- PROBLEM STATEMENT:
Please report, as a single number with no other text, how many lines of the listing contain "none".

- DATA FOR THIS TASK:
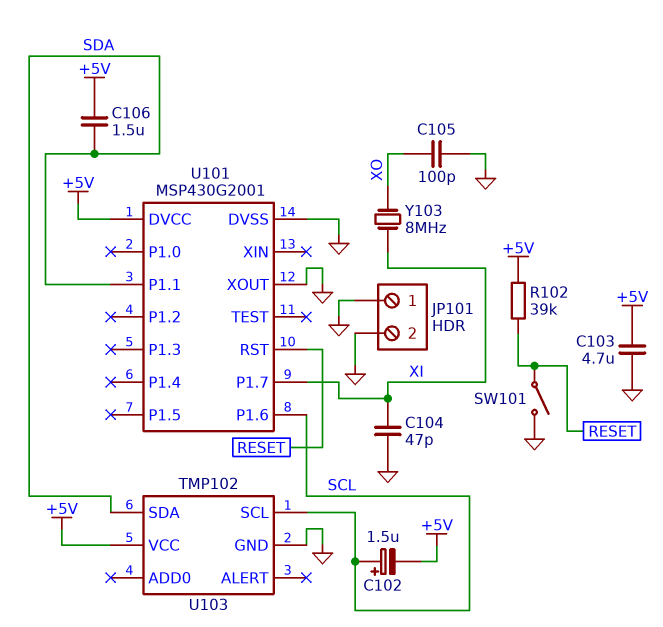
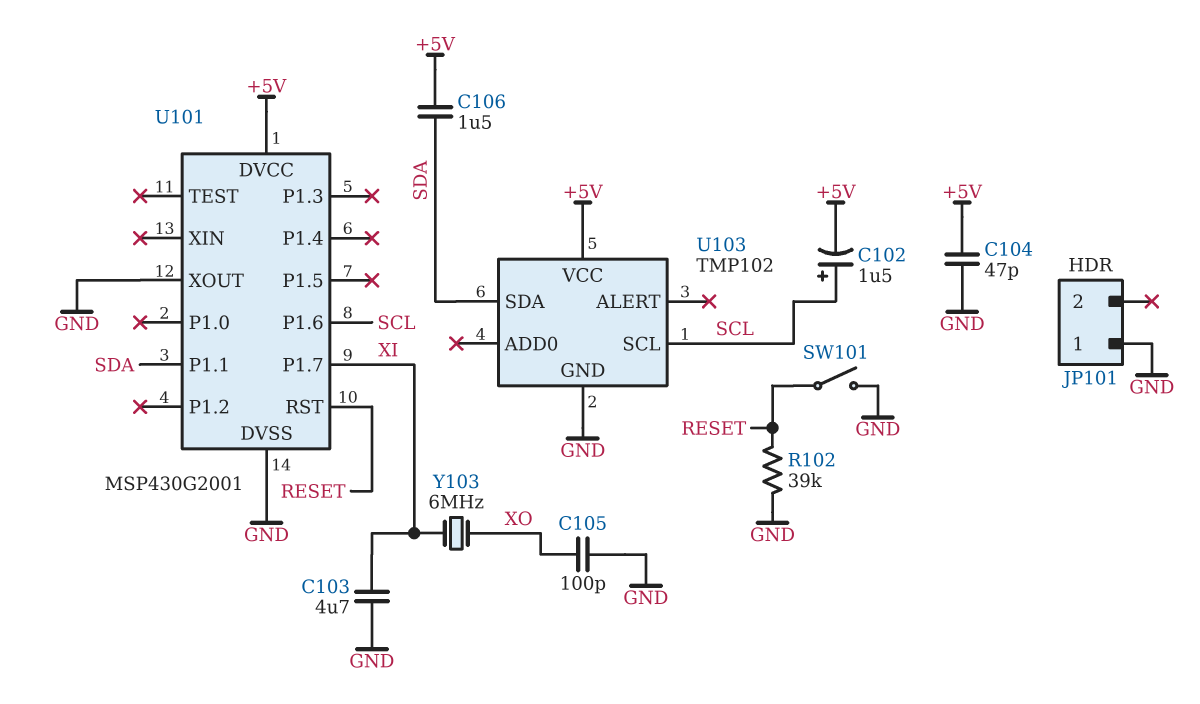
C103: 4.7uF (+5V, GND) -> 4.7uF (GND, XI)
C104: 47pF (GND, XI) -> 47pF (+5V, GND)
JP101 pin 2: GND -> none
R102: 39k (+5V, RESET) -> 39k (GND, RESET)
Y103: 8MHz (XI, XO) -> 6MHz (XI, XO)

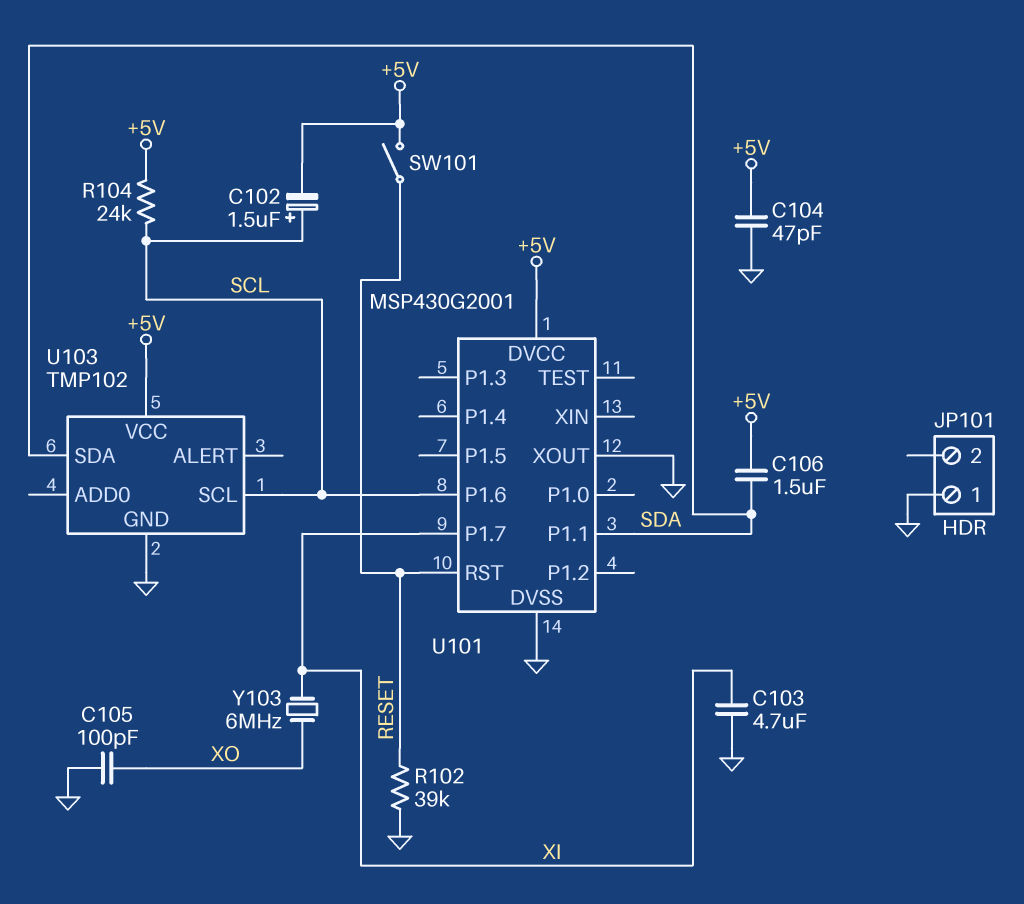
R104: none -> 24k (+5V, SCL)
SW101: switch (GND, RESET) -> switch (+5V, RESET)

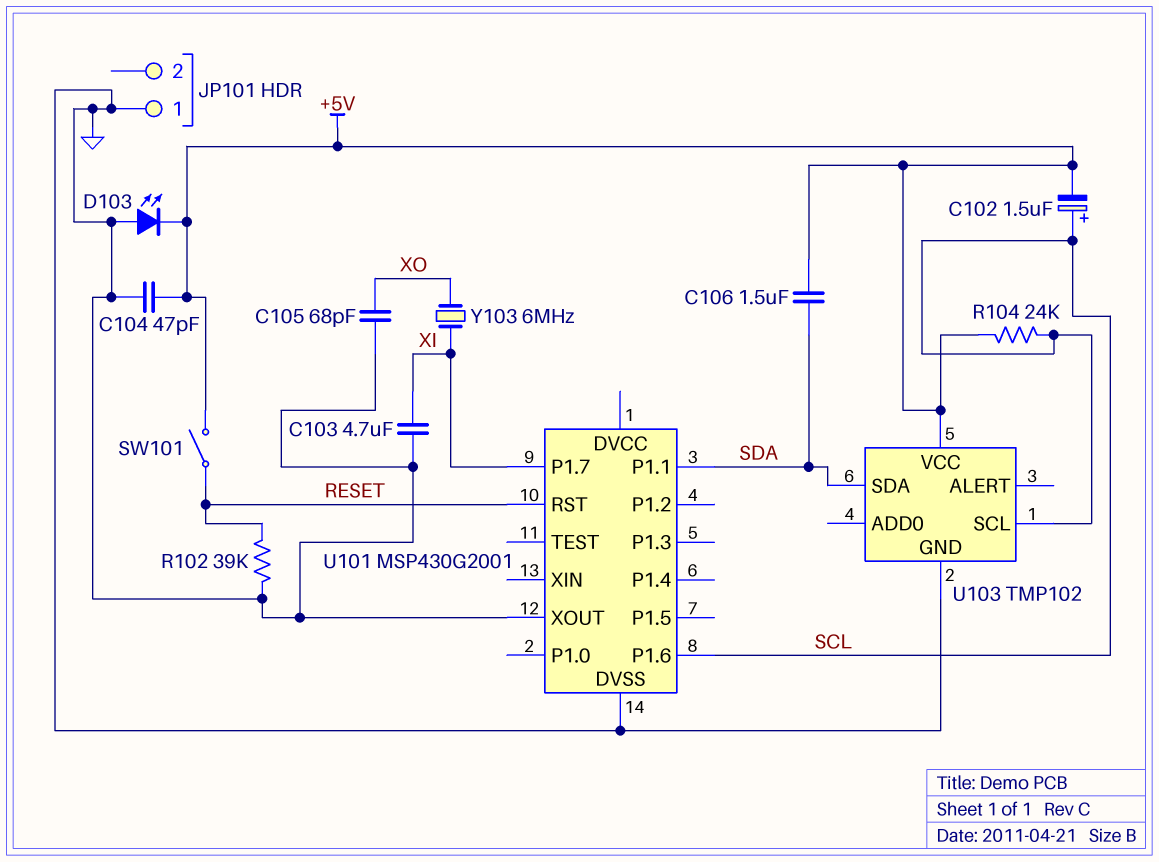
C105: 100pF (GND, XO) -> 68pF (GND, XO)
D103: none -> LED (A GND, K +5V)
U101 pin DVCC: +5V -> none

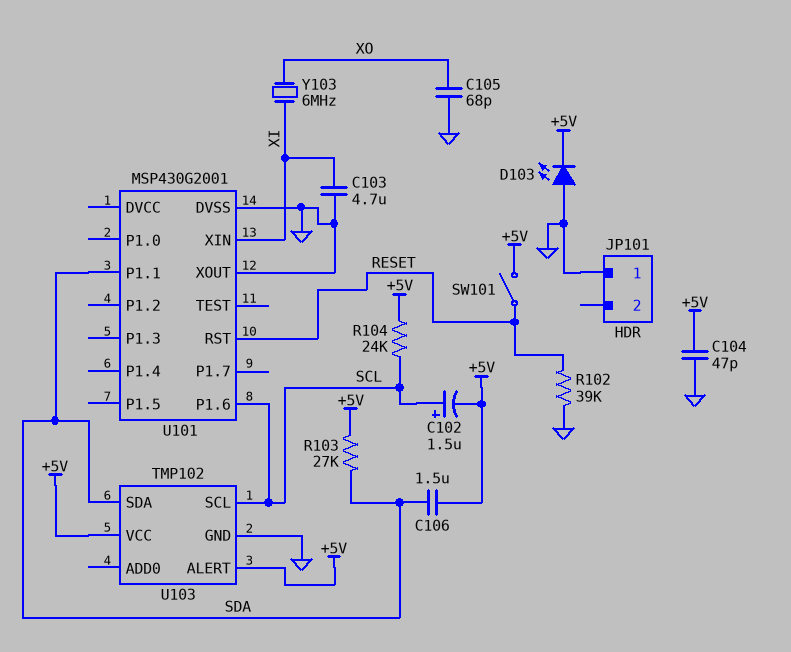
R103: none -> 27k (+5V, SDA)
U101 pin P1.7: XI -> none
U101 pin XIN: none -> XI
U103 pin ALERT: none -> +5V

- ANSWER SECTION:
8